Excerpted records:
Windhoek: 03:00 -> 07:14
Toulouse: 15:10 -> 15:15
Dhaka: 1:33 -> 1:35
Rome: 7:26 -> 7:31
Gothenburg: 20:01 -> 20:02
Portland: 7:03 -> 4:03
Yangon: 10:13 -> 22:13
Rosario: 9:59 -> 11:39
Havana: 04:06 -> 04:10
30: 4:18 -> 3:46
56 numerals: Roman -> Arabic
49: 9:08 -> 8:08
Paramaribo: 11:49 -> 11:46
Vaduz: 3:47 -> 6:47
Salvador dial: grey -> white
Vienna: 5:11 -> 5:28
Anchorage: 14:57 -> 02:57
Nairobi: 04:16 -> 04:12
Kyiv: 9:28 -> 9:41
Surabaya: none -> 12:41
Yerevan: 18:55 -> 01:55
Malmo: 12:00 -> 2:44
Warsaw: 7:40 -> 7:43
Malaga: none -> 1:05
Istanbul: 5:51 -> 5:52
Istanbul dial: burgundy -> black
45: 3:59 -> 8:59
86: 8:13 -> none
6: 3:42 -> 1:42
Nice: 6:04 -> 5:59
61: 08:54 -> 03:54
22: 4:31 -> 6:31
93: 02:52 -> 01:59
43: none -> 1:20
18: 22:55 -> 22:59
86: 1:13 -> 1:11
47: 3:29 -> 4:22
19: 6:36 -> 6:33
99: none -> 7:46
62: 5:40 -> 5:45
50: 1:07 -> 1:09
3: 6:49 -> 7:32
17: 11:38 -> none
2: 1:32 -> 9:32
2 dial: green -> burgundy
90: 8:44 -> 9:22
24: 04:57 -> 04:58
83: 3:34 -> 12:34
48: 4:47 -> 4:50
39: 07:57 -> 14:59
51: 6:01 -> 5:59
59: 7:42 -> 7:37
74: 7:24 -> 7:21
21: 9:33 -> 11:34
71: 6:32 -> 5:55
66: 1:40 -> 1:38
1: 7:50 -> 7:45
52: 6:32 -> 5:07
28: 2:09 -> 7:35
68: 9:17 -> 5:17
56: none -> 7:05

The request: Determine how many lines in the material above include the word "Istanbul". Give only the number.

Result for this exercise: 2